Each line in the records below that has the word "minus" should be copied.

━━━━━━━━━━━━━━━━━━━━━━━━━━━━━━

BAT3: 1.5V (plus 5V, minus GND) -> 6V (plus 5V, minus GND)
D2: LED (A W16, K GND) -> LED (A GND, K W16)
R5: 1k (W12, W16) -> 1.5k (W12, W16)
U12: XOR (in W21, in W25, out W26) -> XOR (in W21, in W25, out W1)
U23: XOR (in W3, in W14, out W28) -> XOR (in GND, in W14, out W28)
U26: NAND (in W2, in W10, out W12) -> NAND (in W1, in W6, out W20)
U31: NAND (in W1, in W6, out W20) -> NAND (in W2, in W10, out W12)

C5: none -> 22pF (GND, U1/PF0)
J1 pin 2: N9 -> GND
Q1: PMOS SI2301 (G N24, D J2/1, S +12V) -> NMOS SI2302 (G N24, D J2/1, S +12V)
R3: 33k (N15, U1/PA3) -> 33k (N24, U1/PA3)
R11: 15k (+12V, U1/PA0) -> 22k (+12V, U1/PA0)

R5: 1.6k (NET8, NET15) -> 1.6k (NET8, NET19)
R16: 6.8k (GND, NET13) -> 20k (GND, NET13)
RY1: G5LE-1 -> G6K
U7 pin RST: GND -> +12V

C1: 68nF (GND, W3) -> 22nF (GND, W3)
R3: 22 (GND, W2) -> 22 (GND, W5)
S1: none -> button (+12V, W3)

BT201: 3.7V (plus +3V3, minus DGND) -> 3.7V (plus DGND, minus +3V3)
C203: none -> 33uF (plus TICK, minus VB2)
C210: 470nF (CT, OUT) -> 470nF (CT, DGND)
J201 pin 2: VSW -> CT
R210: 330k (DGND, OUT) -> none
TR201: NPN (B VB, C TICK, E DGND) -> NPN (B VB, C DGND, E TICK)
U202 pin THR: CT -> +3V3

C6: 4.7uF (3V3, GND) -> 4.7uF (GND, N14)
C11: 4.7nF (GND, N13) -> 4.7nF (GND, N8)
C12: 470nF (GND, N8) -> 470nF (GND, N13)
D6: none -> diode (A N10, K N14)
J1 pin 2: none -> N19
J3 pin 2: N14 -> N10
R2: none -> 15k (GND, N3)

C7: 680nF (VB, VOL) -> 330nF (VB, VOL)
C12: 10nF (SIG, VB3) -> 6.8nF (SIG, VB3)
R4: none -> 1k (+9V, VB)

━━━━━━━━━━━━━━━━━━━━━━━━━━━━━━

__SOLUTION TO THIS EXERCISE__.
BAT3: 1.5V (plus 5V, minus GND) -> 6V (plus 5V, minus GND)
BT201: 3.7V (plus +3V3, minus DGND) -> 3.7V (plus DGND, minus +3V3)
C203: none -> 33uF (plus TICK, minus VB2)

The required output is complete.